:: EXCERPTED RECORDS

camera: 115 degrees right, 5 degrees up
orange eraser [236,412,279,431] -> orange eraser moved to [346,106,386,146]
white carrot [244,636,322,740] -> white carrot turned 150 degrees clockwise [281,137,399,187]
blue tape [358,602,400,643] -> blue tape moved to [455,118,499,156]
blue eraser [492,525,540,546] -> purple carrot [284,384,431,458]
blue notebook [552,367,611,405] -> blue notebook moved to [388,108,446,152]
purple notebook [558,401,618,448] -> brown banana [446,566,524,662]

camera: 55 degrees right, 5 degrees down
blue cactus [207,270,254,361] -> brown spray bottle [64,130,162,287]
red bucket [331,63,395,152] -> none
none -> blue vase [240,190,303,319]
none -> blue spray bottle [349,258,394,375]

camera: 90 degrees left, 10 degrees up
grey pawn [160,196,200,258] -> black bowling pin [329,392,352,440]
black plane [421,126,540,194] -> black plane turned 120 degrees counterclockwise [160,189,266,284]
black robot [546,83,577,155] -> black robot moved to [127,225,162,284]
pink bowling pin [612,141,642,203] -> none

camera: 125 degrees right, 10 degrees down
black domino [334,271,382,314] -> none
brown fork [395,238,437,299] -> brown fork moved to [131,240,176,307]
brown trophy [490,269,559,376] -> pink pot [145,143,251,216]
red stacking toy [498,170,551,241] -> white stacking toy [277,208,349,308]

::::

=== REQUIREMENT ===
Every entry must be output again exactly as it was given.

=== RESULT FOR THIS EXERCISE ===
camera: 115 degrees right, 5 degrees up
orange eraser [236,412,279,431] -> orange eraser moved to [346,106,386,146]
white carrot [244,636,322,740] -> white carrot turned 150 degrees clockwise [281,137,399,187]
blue tape [358,602,400,643] -> blue tape moved to [455,118,499,156]
blue eraser [492,525,540,546] -> purple carrot [284,384,431,458]
blue notebook [552,367,611,405] -> blue notebook moved to [388,108,446,152]
purple notebook [558,401,618,448] -> brown banana [446,566,524,662]

camera: 55 degrees right, 5 degrees down
blue cactus [207,270,254,361] -> brown spray bottle [64,130,162,287]
red bucket [331,63,395,152] -> none
none -> blue vase [240,190,303,319]
none -> blue spray bottle [349,258,394,375]

camera: 90 degrees left, 10 degrees up
grey pawn [160,196,200,258] -> black bowling pin [329,392,352,440]
black plane [421,126,540,194] -> black plane turned 120 degrees counterclockwise [160,189,266,284]
black robot [546,83,577,155] -> black robot moved to [127,225,162,284]
pink bowling pin [612,141,642,203] -> none

camera: 125 degrees right, 10 degrees down
black domino [334,271,382,314] -> none
brown fork [395,238,437,299] -> brown fork moved to [131,240,176,307]
brown trophy [490,269,559,376] -> pink pot [145,143,251,216]
red stacking toy [498,170,551,241] -> white stacking toy [277,208,349,308]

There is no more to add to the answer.